=== RECORD EXCERPTS ===
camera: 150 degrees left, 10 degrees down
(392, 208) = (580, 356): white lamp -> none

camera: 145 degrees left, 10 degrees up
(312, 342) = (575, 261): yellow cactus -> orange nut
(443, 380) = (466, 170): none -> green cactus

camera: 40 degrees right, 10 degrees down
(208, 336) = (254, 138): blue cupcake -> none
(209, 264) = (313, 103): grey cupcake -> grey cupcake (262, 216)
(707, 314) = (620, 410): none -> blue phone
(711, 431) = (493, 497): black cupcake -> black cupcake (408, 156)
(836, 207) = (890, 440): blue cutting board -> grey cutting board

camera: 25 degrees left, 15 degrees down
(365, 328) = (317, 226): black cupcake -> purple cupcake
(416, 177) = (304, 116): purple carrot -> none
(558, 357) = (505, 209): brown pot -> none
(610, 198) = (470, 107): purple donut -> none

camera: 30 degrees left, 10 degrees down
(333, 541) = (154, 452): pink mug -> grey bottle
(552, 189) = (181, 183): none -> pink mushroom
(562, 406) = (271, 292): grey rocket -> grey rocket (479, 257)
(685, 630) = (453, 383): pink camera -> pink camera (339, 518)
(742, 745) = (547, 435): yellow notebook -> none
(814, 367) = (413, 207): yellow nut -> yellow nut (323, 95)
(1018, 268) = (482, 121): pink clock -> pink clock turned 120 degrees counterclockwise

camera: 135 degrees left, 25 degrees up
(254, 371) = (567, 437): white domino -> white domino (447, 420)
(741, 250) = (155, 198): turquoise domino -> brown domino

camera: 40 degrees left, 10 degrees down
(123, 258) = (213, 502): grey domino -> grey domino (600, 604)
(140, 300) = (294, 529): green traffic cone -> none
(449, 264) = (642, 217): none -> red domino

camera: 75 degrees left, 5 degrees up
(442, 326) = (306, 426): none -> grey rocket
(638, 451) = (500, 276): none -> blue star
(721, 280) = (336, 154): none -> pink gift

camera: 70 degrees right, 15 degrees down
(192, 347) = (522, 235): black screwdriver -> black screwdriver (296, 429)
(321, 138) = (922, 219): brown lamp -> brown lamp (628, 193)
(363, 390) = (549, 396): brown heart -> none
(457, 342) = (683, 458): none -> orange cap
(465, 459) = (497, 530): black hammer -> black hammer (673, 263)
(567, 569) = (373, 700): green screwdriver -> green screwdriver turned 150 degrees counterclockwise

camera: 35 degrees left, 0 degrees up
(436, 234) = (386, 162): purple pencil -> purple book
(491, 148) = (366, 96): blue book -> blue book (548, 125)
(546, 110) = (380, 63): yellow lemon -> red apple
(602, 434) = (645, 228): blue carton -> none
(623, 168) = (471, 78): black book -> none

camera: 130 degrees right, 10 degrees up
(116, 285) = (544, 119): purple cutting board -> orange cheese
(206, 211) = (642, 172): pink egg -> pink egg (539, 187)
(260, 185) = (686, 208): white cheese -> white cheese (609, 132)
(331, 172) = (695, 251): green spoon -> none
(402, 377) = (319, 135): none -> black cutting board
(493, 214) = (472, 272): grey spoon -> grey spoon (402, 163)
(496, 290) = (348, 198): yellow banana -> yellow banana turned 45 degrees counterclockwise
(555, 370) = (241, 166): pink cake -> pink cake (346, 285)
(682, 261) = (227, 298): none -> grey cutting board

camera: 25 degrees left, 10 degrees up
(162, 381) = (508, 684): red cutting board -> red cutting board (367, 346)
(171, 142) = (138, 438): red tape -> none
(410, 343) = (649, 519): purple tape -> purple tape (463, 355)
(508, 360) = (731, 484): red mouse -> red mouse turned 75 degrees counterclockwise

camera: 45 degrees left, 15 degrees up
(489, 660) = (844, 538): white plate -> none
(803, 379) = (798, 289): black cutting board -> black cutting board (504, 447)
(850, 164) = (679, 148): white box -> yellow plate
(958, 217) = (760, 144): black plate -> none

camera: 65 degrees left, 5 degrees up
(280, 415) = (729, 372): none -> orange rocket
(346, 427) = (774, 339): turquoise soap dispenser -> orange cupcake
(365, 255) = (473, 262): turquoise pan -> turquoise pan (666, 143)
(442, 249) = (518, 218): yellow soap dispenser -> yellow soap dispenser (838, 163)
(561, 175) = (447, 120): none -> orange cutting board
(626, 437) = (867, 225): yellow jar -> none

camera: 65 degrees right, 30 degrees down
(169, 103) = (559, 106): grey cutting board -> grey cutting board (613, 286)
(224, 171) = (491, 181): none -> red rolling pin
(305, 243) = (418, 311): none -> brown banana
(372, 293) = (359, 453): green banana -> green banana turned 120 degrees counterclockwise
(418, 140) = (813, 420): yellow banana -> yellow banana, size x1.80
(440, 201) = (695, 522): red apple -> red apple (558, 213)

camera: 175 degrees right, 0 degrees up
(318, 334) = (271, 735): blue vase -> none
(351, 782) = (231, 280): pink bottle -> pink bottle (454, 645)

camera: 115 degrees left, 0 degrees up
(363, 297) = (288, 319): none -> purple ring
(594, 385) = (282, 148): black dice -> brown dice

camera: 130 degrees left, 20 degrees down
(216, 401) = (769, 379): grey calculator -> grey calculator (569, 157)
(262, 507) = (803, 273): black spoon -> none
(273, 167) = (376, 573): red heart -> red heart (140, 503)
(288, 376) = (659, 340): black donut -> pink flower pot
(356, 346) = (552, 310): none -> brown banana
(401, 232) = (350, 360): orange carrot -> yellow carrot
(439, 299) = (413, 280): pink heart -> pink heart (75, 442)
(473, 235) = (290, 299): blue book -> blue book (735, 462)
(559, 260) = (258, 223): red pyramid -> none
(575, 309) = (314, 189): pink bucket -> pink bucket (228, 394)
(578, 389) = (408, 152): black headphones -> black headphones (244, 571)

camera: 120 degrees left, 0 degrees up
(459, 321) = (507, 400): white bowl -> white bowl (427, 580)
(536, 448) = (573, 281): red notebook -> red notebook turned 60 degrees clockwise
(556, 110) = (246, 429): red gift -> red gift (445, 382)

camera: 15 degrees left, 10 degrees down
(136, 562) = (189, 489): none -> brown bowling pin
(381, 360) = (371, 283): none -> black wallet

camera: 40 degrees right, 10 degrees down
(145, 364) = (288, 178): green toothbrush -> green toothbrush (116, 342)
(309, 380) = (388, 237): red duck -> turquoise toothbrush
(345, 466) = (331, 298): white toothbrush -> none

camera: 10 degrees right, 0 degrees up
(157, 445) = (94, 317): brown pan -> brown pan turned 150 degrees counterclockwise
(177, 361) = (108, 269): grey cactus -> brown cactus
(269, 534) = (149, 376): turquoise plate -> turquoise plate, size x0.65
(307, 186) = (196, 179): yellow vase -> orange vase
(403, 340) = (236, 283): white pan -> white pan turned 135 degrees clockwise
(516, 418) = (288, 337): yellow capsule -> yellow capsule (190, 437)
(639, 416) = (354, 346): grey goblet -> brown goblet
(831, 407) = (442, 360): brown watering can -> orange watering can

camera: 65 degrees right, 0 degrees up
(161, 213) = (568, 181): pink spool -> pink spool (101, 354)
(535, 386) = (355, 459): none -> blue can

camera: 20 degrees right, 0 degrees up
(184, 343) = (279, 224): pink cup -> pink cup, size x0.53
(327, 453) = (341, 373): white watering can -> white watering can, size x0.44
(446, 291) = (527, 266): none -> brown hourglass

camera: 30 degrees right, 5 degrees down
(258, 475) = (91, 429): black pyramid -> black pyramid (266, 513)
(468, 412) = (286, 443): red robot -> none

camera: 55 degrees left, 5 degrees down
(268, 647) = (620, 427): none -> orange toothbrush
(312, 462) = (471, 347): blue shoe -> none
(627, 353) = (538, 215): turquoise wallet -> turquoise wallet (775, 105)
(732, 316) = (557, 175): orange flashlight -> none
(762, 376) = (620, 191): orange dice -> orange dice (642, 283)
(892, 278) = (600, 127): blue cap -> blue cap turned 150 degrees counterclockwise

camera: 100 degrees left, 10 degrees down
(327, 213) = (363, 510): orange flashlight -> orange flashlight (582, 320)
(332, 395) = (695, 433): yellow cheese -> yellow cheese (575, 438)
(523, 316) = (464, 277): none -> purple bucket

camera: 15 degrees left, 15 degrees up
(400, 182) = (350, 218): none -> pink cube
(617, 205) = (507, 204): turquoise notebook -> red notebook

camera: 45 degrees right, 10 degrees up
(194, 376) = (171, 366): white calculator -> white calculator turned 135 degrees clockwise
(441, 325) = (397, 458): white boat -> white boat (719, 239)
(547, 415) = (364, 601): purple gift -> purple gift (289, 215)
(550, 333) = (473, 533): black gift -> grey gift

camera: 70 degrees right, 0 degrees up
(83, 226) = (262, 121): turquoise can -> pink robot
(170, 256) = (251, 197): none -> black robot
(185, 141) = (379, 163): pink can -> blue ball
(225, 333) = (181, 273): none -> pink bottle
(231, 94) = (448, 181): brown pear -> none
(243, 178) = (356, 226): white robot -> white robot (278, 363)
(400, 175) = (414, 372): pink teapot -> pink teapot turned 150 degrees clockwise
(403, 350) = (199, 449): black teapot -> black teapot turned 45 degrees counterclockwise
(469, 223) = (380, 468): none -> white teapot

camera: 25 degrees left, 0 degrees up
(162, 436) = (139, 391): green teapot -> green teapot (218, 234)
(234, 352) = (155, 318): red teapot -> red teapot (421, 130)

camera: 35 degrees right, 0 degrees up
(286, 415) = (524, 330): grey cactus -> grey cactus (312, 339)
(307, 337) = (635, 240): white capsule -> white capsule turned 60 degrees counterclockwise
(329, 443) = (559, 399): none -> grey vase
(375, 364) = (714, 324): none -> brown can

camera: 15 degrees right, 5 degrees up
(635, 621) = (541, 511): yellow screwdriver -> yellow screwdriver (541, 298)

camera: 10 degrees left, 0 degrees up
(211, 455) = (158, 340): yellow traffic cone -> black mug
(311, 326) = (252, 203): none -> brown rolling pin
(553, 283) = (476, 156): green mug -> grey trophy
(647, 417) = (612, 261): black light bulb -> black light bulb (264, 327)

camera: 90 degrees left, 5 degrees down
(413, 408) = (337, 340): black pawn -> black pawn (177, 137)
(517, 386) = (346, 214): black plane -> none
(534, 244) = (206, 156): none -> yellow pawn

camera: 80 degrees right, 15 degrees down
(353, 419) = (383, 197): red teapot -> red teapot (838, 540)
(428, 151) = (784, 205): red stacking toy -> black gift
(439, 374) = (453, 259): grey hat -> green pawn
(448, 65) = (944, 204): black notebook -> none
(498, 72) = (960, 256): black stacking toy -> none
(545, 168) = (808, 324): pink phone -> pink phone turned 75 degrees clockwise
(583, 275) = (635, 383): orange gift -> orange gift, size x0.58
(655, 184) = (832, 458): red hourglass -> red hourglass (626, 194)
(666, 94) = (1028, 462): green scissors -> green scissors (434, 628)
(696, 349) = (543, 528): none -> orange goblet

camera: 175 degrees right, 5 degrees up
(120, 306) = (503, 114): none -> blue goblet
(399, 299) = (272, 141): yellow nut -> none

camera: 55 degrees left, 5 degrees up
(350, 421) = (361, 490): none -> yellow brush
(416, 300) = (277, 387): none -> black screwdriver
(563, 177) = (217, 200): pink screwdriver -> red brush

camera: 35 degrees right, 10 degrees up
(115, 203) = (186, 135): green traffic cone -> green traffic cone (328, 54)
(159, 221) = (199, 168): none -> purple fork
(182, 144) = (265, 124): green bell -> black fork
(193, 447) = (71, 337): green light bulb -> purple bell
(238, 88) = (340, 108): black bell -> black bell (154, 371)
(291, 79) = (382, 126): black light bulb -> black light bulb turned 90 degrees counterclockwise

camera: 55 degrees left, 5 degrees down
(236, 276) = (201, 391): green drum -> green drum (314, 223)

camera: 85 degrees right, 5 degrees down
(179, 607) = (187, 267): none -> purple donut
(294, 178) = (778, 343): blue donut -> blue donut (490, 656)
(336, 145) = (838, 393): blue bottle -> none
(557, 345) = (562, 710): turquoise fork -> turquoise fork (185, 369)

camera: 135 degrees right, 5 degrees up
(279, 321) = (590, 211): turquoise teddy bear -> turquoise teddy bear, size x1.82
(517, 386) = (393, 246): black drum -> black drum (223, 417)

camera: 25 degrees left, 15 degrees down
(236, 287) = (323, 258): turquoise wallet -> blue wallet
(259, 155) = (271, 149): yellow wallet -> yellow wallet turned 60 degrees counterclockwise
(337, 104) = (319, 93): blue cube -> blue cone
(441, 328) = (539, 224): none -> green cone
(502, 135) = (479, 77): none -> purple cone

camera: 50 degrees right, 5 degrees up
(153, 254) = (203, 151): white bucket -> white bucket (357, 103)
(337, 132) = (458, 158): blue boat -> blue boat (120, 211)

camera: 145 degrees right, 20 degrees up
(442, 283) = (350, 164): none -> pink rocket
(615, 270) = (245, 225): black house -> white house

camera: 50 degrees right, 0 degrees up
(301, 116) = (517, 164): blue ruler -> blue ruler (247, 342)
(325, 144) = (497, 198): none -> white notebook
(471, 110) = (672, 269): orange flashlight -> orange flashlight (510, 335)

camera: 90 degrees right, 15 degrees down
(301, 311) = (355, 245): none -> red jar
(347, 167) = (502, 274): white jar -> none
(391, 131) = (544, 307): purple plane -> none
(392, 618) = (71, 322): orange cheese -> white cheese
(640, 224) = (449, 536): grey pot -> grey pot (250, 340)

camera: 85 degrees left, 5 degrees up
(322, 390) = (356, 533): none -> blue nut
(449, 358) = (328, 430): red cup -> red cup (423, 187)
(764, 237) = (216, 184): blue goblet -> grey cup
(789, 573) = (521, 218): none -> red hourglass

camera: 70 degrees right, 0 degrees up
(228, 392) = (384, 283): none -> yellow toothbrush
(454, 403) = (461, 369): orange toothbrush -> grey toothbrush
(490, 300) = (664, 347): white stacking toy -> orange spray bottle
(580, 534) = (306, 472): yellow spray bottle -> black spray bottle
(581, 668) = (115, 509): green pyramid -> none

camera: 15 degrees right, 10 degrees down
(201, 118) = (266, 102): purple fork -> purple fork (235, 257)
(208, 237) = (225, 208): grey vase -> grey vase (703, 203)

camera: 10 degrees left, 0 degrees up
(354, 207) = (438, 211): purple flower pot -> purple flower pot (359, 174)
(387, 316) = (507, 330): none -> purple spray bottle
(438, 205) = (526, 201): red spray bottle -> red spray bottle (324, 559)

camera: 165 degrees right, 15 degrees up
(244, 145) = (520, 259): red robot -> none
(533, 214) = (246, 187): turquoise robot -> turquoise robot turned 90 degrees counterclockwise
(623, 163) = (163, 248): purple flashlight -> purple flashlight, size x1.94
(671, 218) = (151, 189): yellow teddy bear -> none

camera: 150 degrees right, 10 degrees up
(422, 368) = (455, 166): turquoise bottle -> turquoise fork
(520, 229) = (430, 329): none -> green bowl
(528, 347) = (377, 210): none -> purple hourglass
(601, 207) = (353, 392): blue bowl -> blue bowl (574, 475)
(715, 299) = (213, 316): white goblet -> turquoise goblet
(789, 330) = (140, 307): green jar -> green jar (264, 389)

=== TASK DETAILS ===
Retype the entries exactly from the first line, stopping after the line with "(442, 326) = (306, 426): none -> grey rocket".

=== SOLUTION TO THE EXERCISE ===
camera: 150 degrees left, 10 degrees down
(392, 208) = (580, 356): white lamp -> none

camera: 145 degrees left, 10 degrees up
(312, 342) = (575, 261): yellow cactus -> orange nut
(443, 380) = (466, 170): none -> green cactus

camera: 40 degrees right, 10 degrees down
(208, 336) = (254, 138): blue cupcake -> none
(209, 264) = (313, 103): grey cupcake -> grey cupcake (262, 216)
(707, 314) = (620, 410): none -> blue phone
(711, 431) = (493, 497): black cupcake -> black cupcake (408, 156)
(836, 207) = (890, 440): blue cutting board -> grey cutting board

camera: 25 degrees left, 15 degrees down
(365, 328) = (317, 226): black cupcake -> purple cupcake
(416, 177) = (304, 116): purple carrot -> none
(558, 357) = (505, 209): brown pot -> none
(610, 198) = (470, 107): purple donut -> none

camera: 30 degrees left, 10 degrees down
(333, 541) = (154, 452): pink mug -> grey bottle
(552, 189) = (181, 183): none -> pink mushroom
(562, 406) = (271, 292): grey rocket -> grey rocket (479, 257)
(685, 630) = (453, 383): pink camera -> pink camera (339, 518)
(742, 745) = (547, 435): yellow notebook -> none
(814, 367) = (413, 207): yellow nut -> yellow nut (323, 95)
(1018, 268) = (482, 121): pink clock -> pink clock turned 120 degrees counterclockwise

camera: 135 degrees left, 25 degrees up
(254, 371) = (567, 437): white domino -> white domino (447, 420)
(741, 250) = (155, 198): turquoise domino -> brown domino

camera: 40 degrees left, 10 degrees down
(123, 258) = (213, 502): grey domino -> grey domino (600, 604)
(140, 300) = (294, 529): green traffic cone -> none
(449, 264) = (642, 217): none -> red domino

camera: 75 degrees left, 5 degrees up
(442, 326) = (306, 426): none -> grey rocket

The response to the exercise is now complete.